### [Exercise directions]
From the records below, report the number of lines that contain "rubber", and add nothing.

╭─ Dataset excerpts

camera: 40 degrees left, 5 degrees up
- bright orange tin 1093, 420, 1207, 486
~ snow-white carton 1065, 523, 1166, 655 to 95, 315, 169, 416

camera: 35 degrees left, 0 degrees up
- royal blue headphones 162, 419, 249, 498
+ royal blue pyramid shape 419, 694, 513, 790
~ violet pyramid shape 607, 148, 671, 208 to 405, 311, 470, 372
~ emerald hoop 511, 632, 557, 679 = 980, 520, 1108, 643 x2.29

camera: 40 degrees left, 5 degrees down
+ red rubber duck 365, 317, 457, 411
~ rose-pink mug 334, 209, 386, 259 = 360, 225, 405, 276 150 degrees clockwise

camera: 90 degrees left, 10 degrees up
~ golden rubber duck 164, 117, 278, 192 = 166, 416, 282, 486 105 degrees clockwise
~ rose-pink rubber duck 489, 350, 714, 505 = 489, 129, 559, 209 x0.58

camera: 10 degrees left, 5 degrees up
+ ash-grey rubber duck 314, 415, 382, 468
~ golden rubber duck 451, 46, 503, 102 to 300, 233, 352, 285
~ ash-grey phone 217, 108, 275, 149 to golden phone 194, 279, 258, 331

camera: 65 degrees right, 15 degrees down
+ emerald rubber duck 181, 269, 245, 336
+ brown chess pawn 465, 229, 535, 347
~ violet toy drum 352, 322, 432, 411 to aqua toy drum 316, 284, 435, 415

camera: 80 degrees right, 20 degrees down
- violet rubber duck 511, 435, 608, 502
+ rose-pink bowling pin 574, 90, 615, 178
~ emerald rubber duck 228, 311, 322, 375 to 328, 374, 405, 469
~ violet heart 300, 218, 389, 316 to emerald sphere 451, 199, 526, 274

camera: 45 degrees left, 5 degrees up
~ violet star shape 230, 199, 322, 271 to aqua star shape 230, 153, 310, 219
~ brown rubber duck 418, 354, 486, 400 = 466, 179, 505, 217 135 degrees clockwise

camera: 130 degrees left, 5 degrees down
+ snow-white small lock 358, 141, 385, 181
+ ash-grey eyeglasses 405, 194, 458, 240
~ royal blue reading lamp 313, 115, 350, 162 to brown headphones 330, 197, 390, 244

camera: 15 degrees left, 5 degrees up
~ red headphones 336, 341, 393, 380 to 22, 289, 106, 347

╰─

### [Solution for this problem]
9